WHAT IS NEEDED: Provide the number of lines below containing the word "SNOW", without any other words.

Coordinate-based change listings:
+++++

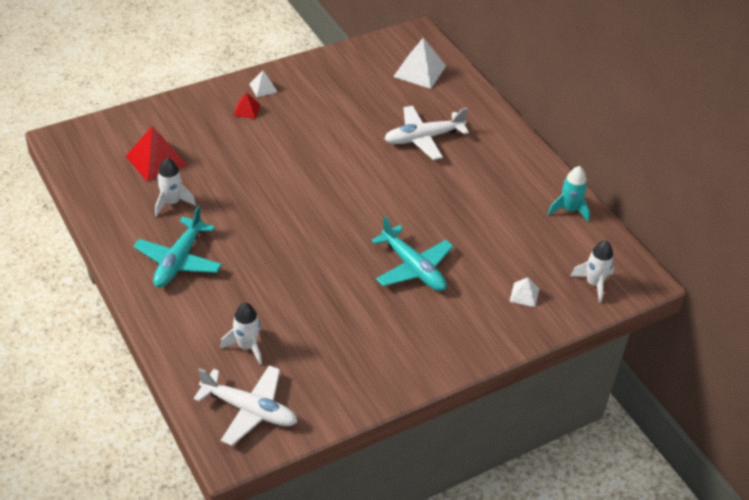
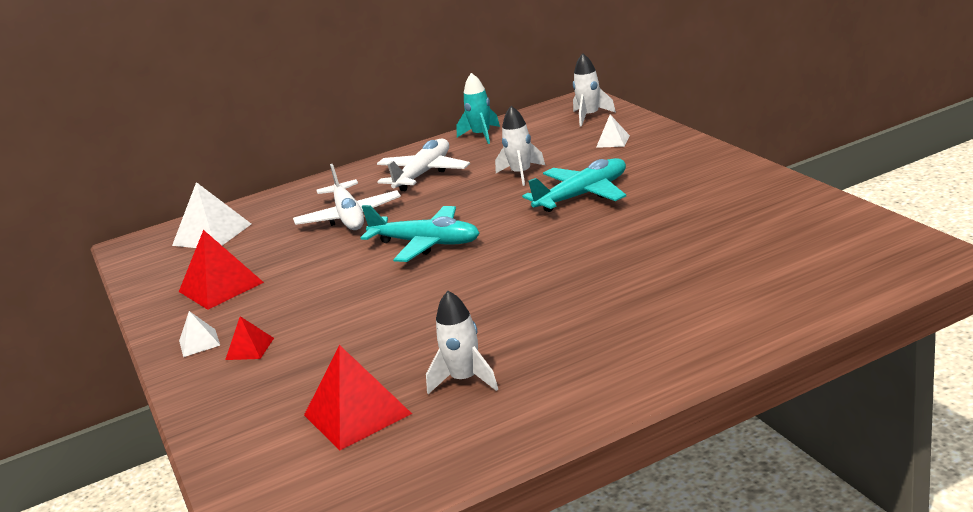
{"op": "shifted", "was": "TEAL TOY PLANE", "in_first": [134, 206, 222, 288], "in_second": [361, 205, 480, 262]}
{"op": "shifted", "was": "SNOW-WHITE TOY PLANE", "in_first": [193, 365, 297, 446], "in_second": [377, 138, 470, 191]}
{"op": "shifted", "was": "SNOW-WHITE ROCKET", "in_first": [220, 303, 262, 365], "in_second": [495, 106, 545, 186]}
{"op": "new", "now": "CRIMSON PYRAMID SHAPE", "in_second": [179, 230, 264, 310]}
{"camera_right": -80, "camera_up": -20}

+++++

TASK RESULT: 2